# Task goal
Check every line of the data below for the word "brown". Copy the ones that have it.

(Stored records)
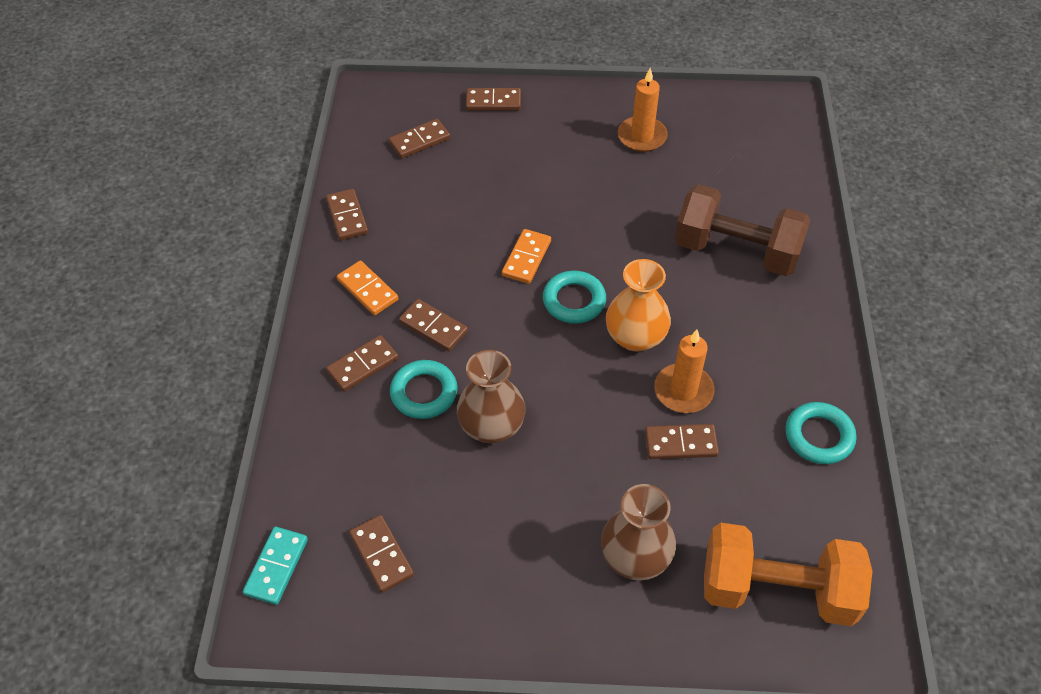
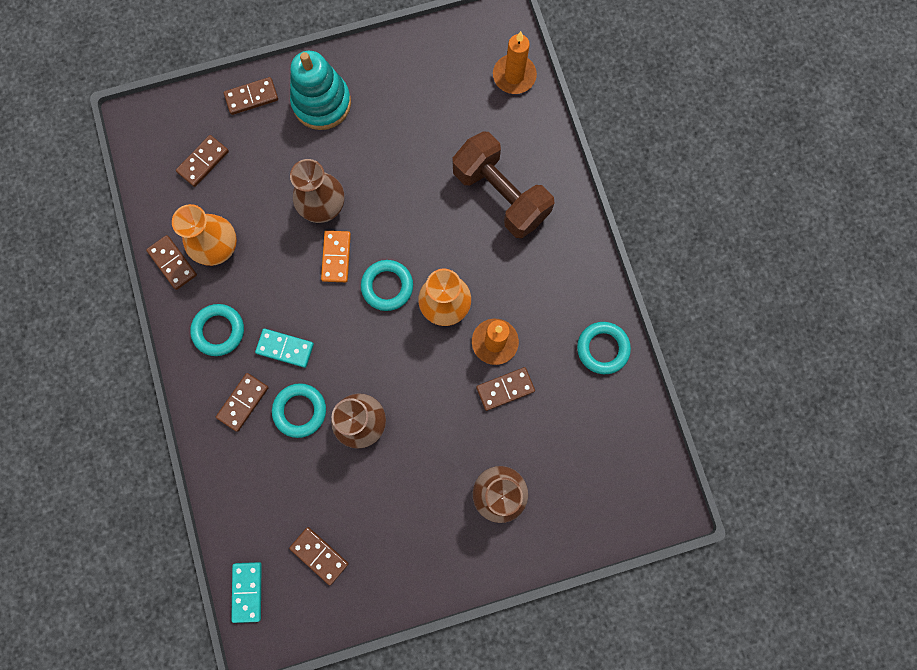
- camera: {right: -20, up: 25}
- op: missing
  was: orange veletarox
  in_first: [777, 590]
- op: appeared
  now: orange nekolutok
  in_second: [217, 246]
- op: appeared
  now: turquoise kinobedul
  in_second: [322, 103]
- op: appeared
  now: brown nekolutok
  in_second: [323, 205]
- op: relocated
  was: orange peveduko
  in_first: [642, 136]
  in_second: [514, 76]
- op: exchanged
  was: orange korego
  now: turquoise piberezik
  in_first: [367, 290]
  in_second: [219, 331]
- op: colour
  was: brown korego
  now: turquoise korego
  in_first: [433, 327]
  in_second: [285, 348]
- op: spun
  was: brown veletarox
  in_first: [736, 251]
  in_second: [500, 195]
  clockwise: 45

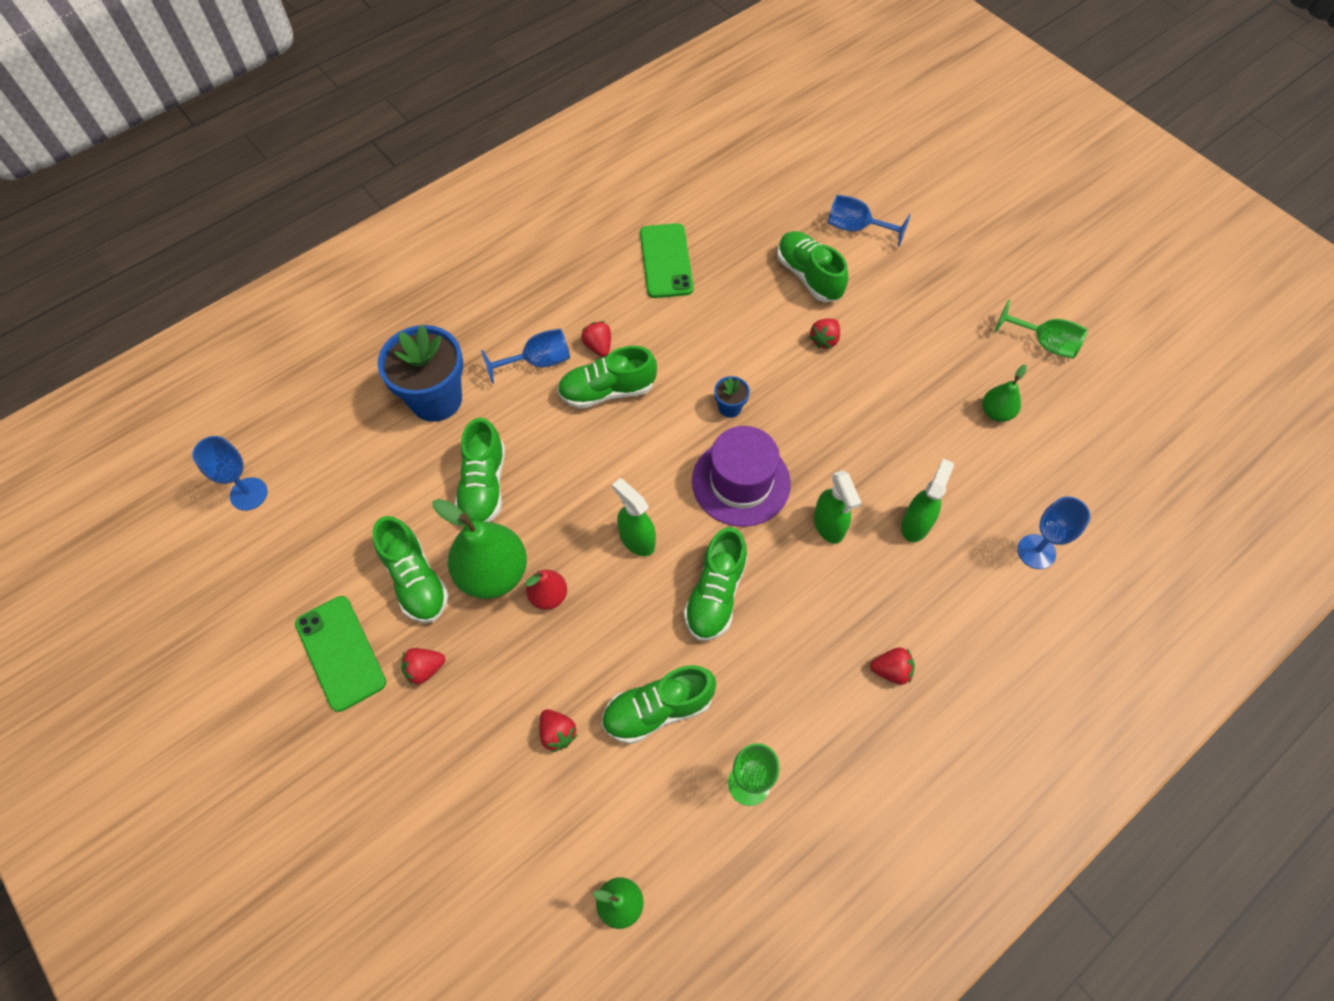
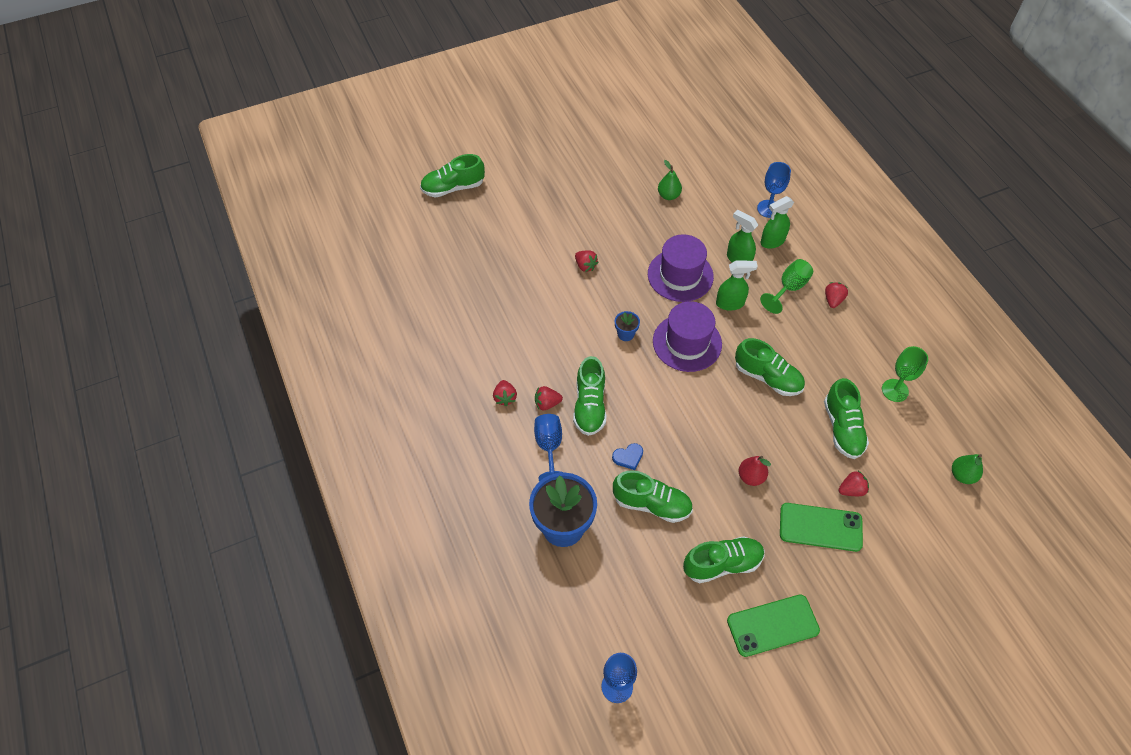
- camera: {right: -75, up: -5}
- op: missing
  was: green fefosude
  in_first: [493, 573]
- op: missing
  was: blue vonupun
  in_first: [856, 228]
- op: appeared
  now: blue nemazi
  in_second: [628, 457]
- op: appeared
  now: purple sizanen
  in_second: [680, 275]
- op: relocated
  was: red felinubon
  in_first: [424, 669]
  in_second: [505, 397]
- op: relocated
  was: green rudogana
  in_first: [636, 539]
  in_second: [772, 241]
- op: relocated
  was: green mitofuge
  in_first: [666, 261]
  in_second: [820, 527]
- op: relocated
  was: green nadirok
  in_first: [809, 276]
  in_second: [453, 188]
- op: relocated
  was: green vonupun
  in_first: [1044, 343]
  in_second: [789, 288]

# Written response
  now: brown nekolutok
  was: brown korego
  was: brown veletarox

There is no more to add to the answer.